[Image sets with object changes]
*** Begin section ***

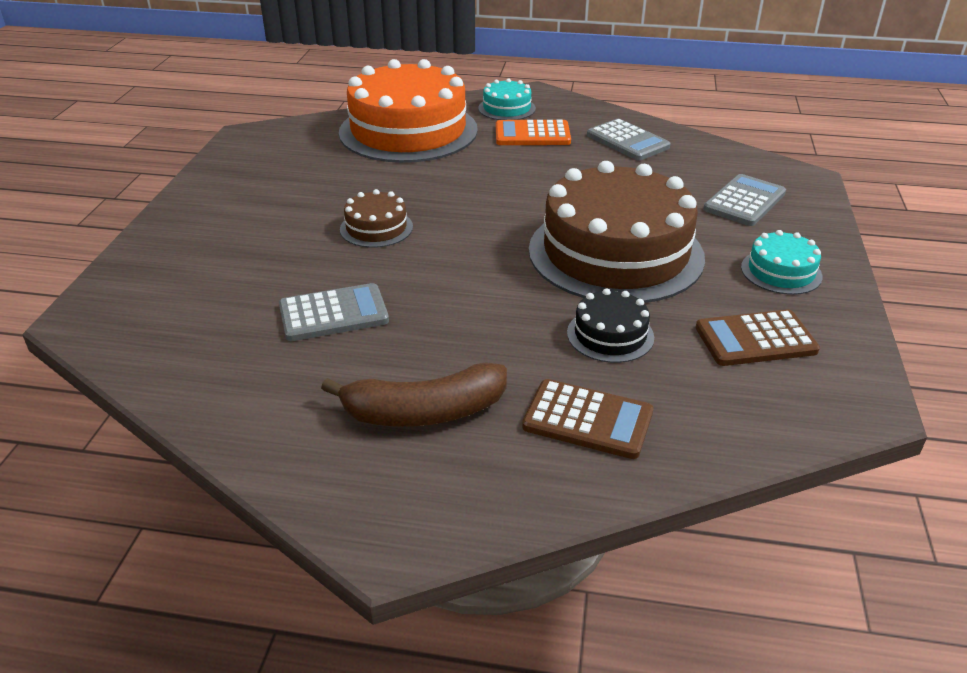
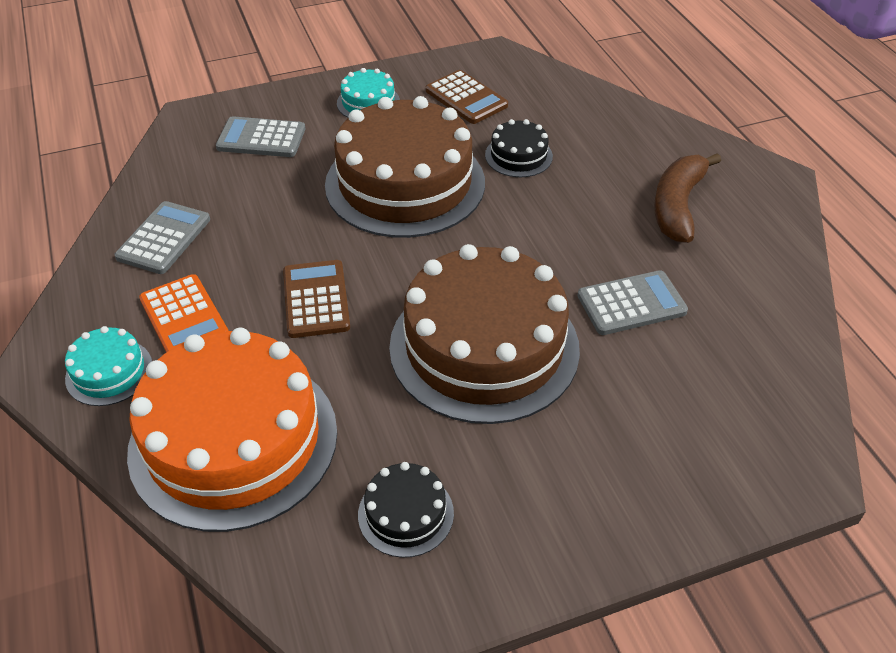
camera: 120 degrees left, 10 degrees up
grey calculator [279,283,389,341] -> grey calculator turned 120 degrees clockwise [577,270,688,335]
brown banana [321,362,507,427] -> brown banana turned 120 degrees counterclockwise [654,153,721,243]
brown cake [340,189,413,248] -> brown cake [389,244,580,424], size x2.29
brown calculator [522,379,654,459] -> brown calculator moved to [283,260,350,338]
none -> black cake [358,462,454,558]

*** End section ***

> _TASK PROMPT_: Leave the pictures out and output the rest of the data word for word.

> _COMPLETED TASK_:
camera: 120 degrees left, 10 degrees up
grey calculator [279,283,389,341] -> grey calculator turned 120 degrees clockwise [577,270,688,335]
brown banana [321,362,507,427] -> brown banana turned 120 degrees counterclockwise [654,153,721,243]
brown cake [340,189,413,248] -> brown cake [389,244,580,424], size x2.29
brown calculator [522,379,654,459] -> brown calculator moved to [283,260,350,338]
none -> black cake [358,462,454,558]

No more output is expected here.